• **PROMPT**
Below are the entries; count how many lines contain the word "blue" and reply with that number alone.

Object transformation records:
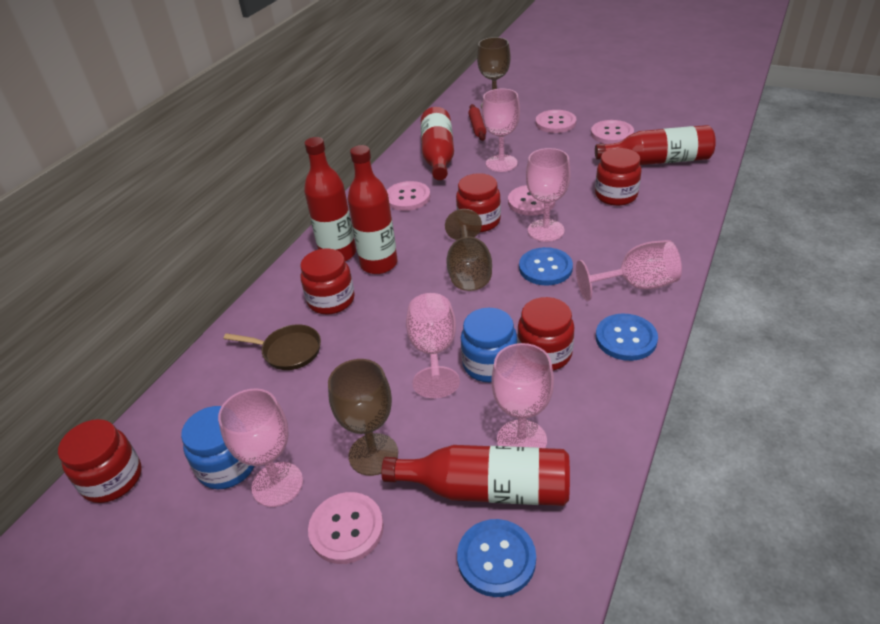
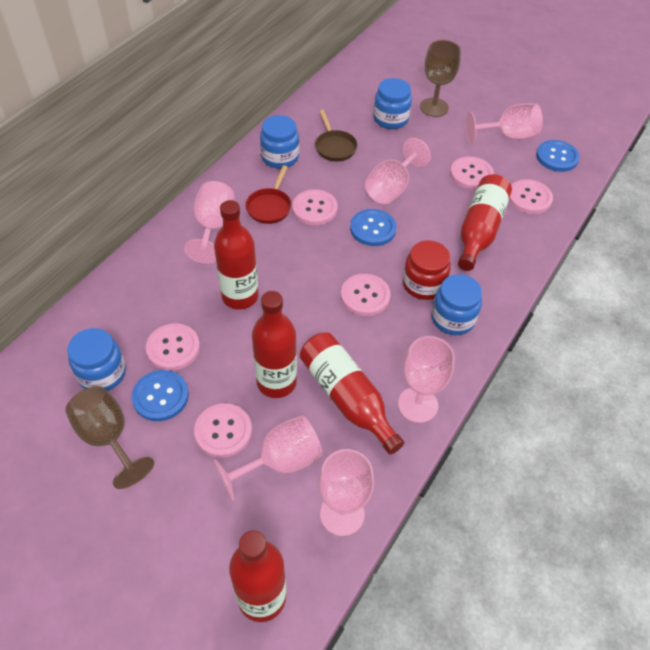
blue jar: 2 -> 4
brown goblet: 3 -> 2
pink button: 5 -> 6
red jar: 5 -> 1
red pan: 0 -> 1
red rolling pin: 1 -> 0

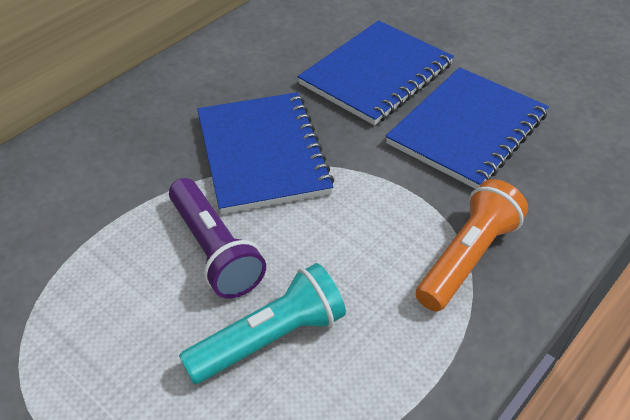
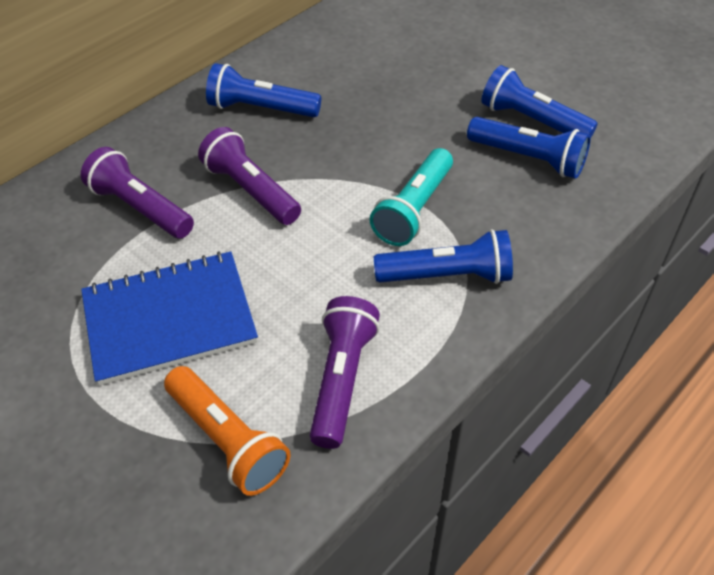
blue flashlight: 0 -> 4
blue notebook: 3 -> 1
purple flashlight: 1 -> 3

• **RESPONSE**
3